What is needed:
Would you transcribe the lines running from the one that holds "SERVO pin VCC: GND -> VIN" to the last line of the records? Leave every picture out.

Source records:
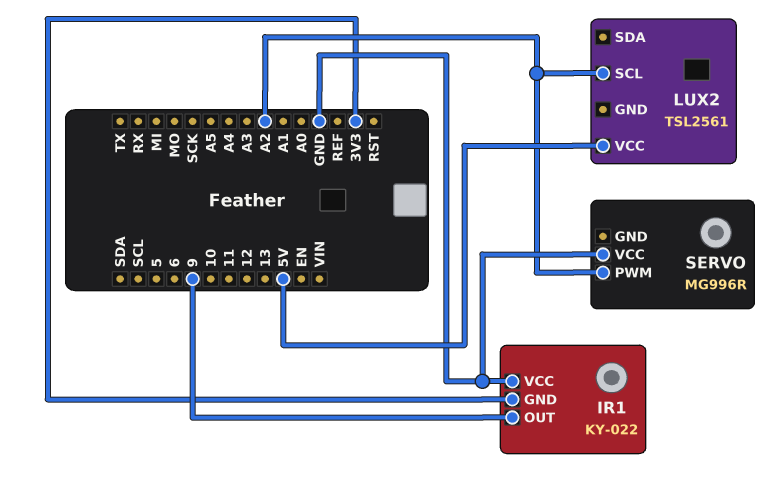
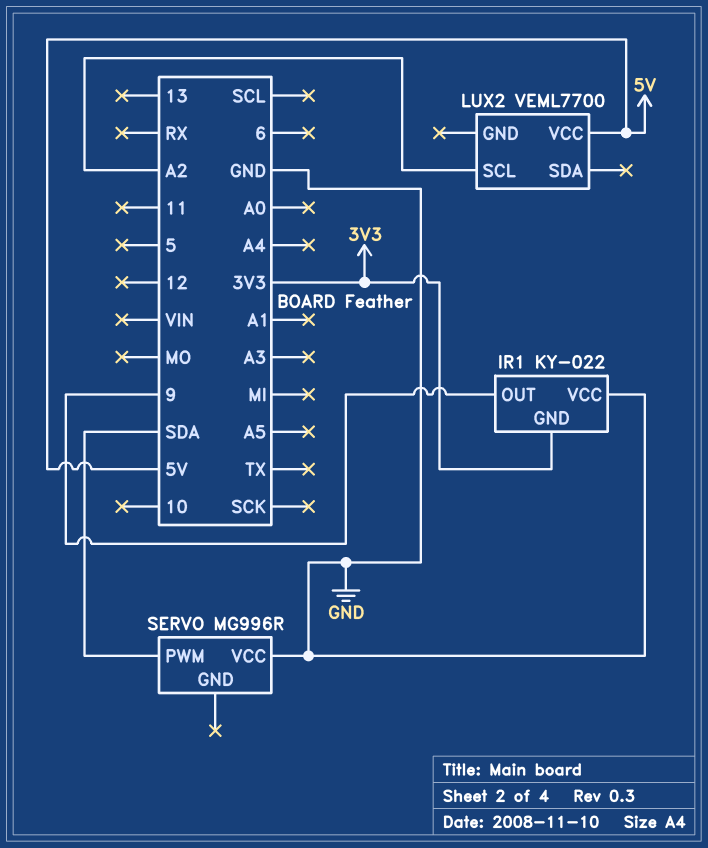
LUX2: TSL2561 -> VEML7700
SERVO pin PWM: A2 -> SDA

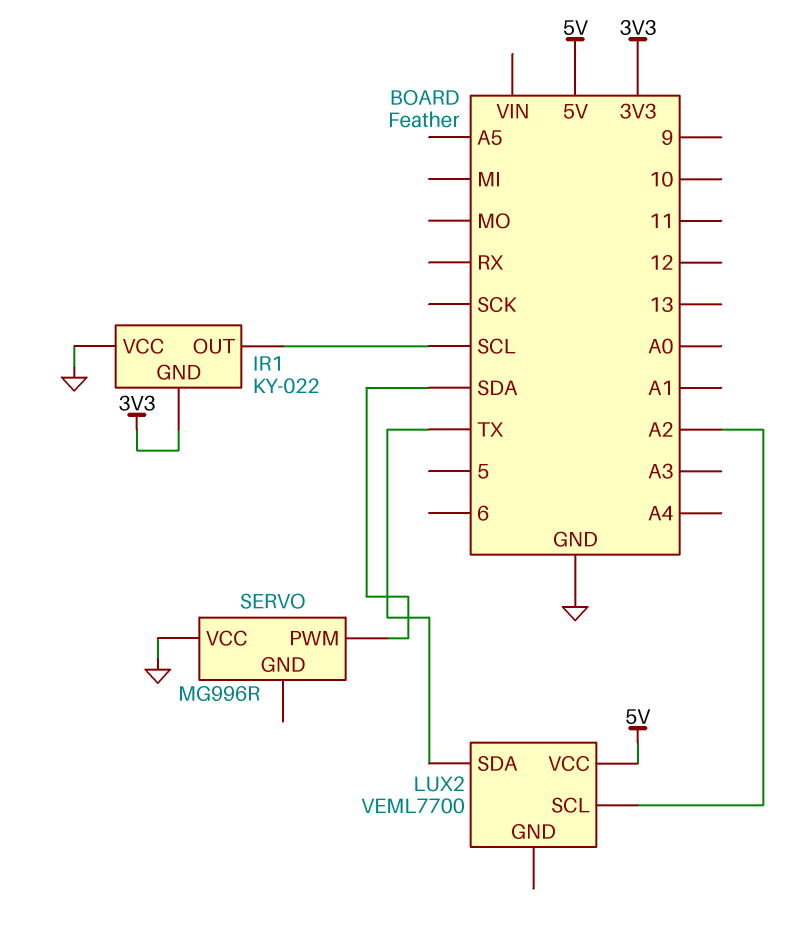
IR1 pin OUT: 9 -> SCL
LUX2 pin SDA: none -> TX

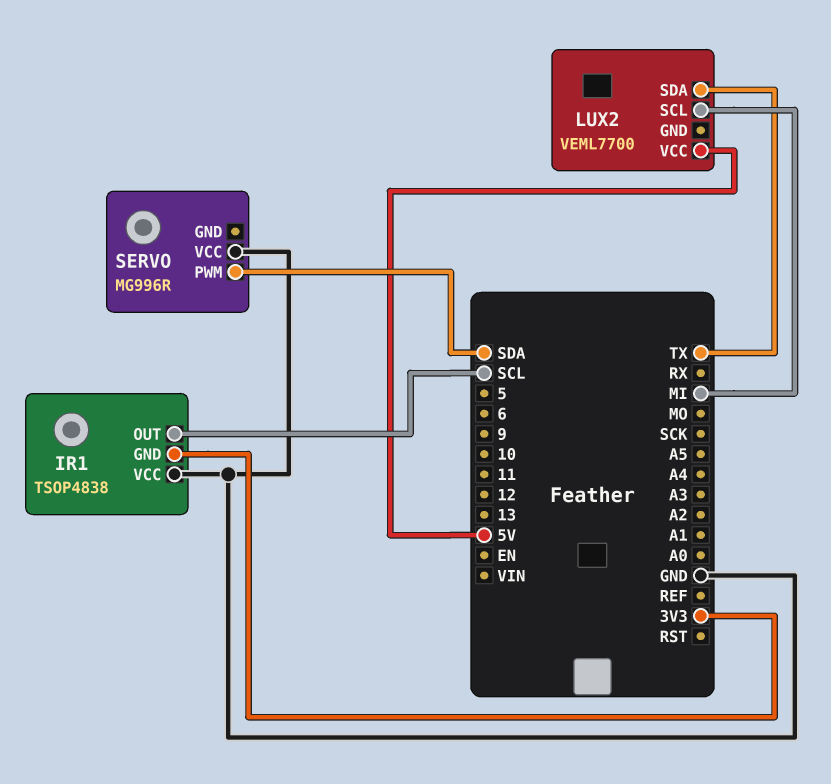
IR1: KY-022 -> TSOP4838
LUX2 pin SCL: A2 -> MI

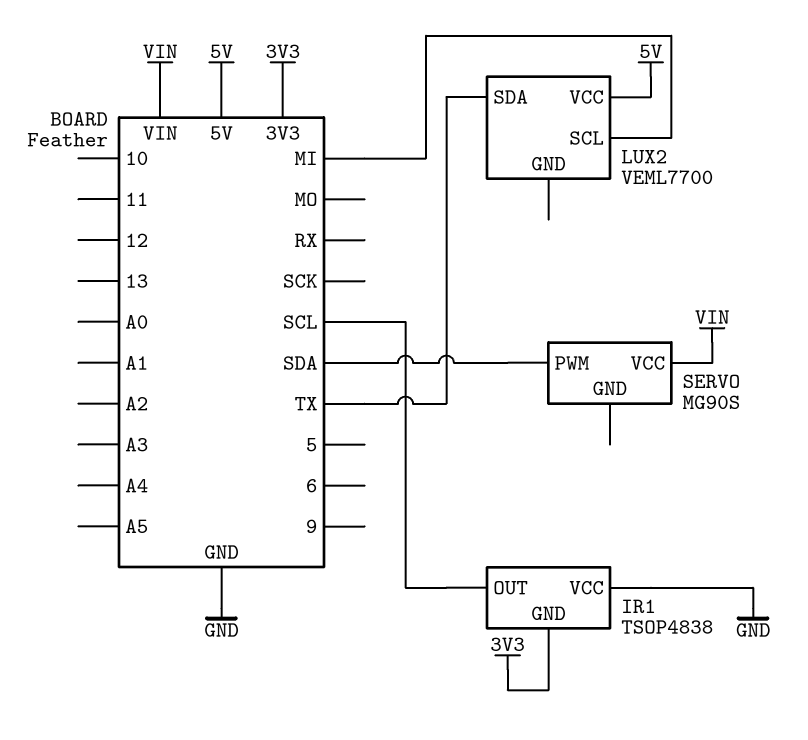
SERVO: MG996R -> MG90S
SERVO pin VCC: GND -> VIN

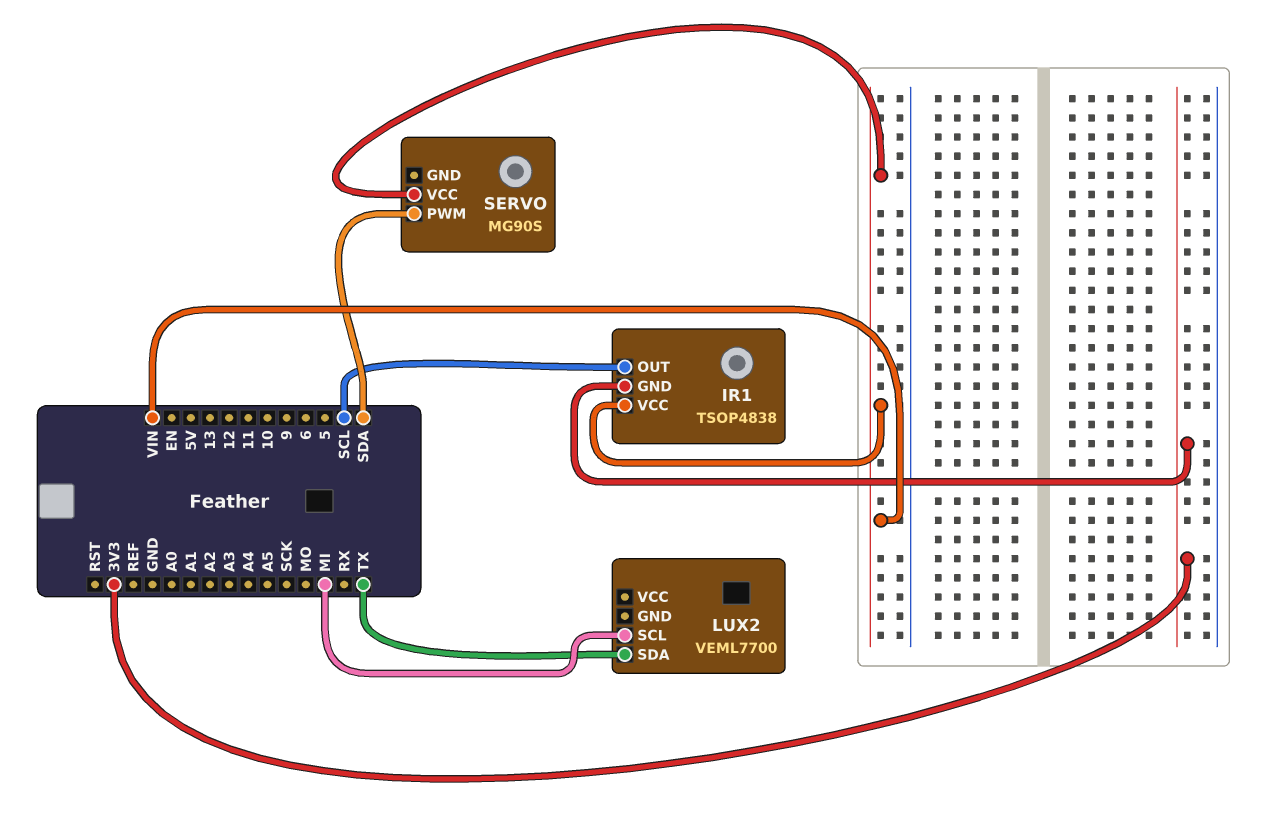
IR1 pin VCC: GND -> VIN
LUX2 pin VCC: 5V -> none

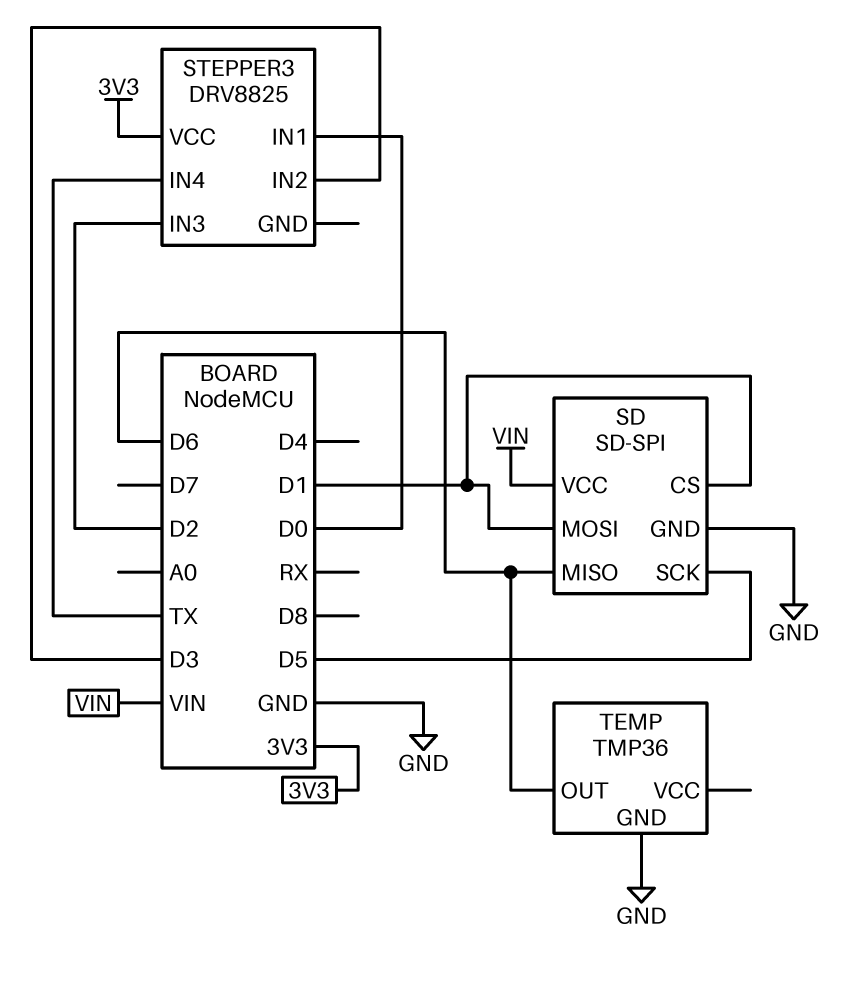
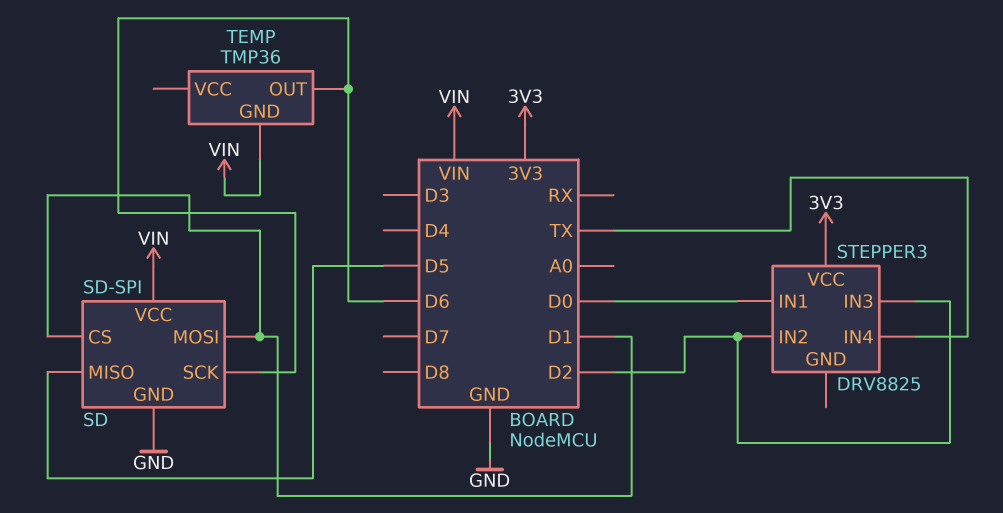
SD pin MISO: D6 -> D5
SD pin SCK: D5 -> D6
STEPPER3 pin IN2: D3 -> D2
TEMP pin GND: GND -> VIN

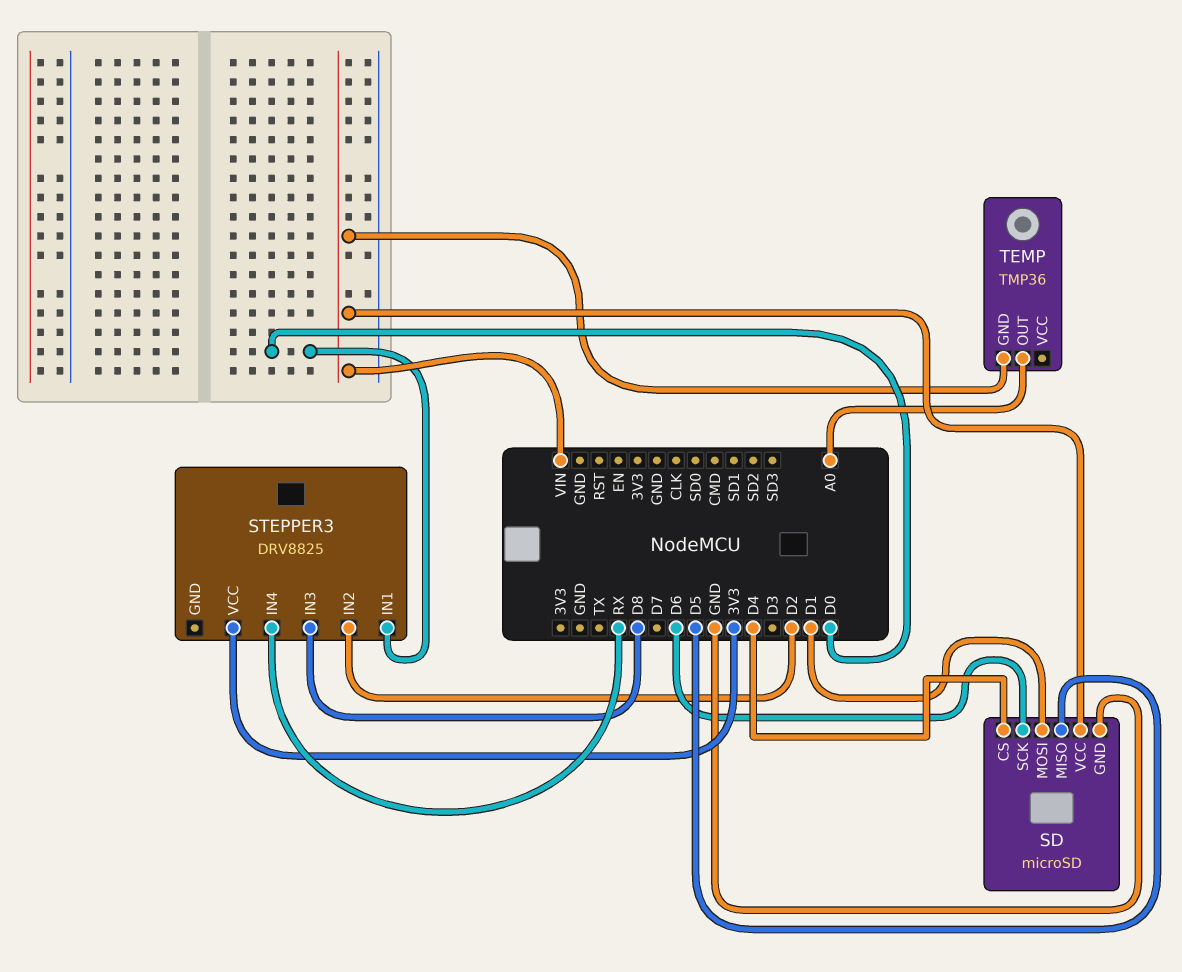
SD: SD-SPI -> microSD
SD pin CS: D1 -> D4
STEPPER3 pin IN3: D2 -> D8
STEPPER3 pin IN4: TX -> RX
TEMP pin OUT: D6 -> A0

Output of the task:
SERVO pin VCC: GND -> VIN

IR1 pin VCC: GND -> VIN
LUX2 pin VCC: 5V -> none

SD pin MISO: D6 -> D5
SD pin SCK: D5 -> D6
STEPPER3 pin IN2: D3 -> D2
TEMP pin GND: GND -> VIN

SD: SD-SPI -> microSD
SD pin CS: D1 -> D4
STEPPER3 pin IN3: D2 -> D8
STEPPER3 pin IN4: TX -> RX
TEMP pin OUT: D6 -> A0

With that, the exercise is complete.